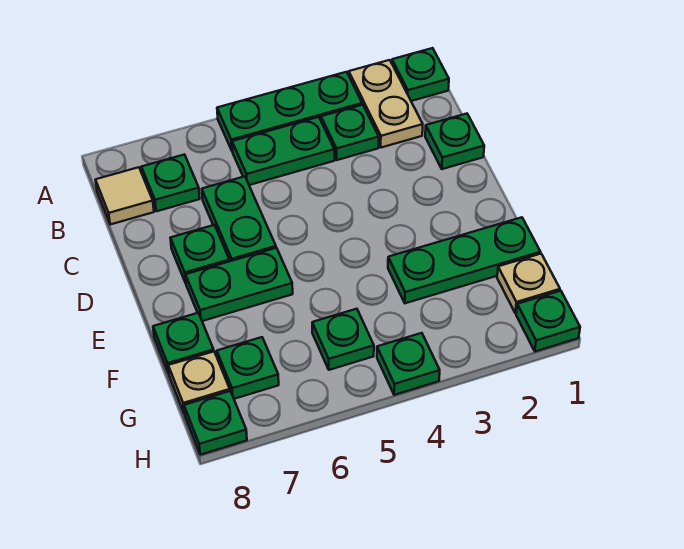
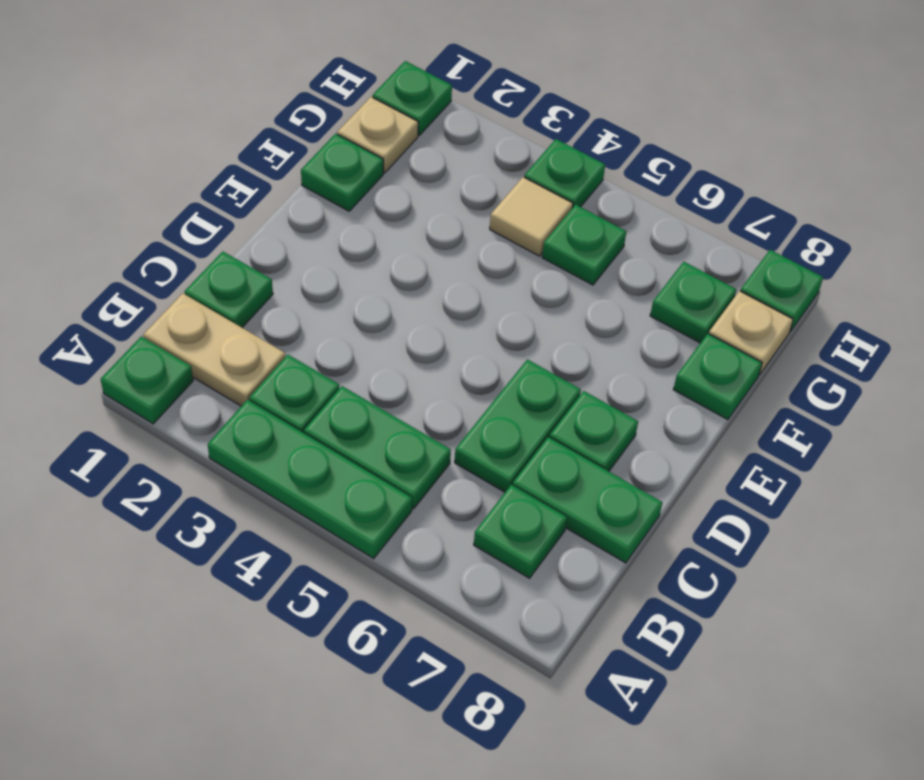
tan plate A2:B2 level 1 -> tan plate B1:B2 level 1
tan tile B8 level 1 -> tan tile G4 level 1
green plate E6:E7 level 1 -> green plate C7:C8 level 1
green plate F1:F3 level 1 -> green plate F1 level 1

* [Aim of the exercise] Could you filter the material above and copy each line that holds the word "green"?

* [Exercise response]
green plate E6:E7 level 1 -> green plate C7:C8 level 1
green plate F1:F3 level 1 -> green plate F1 level 1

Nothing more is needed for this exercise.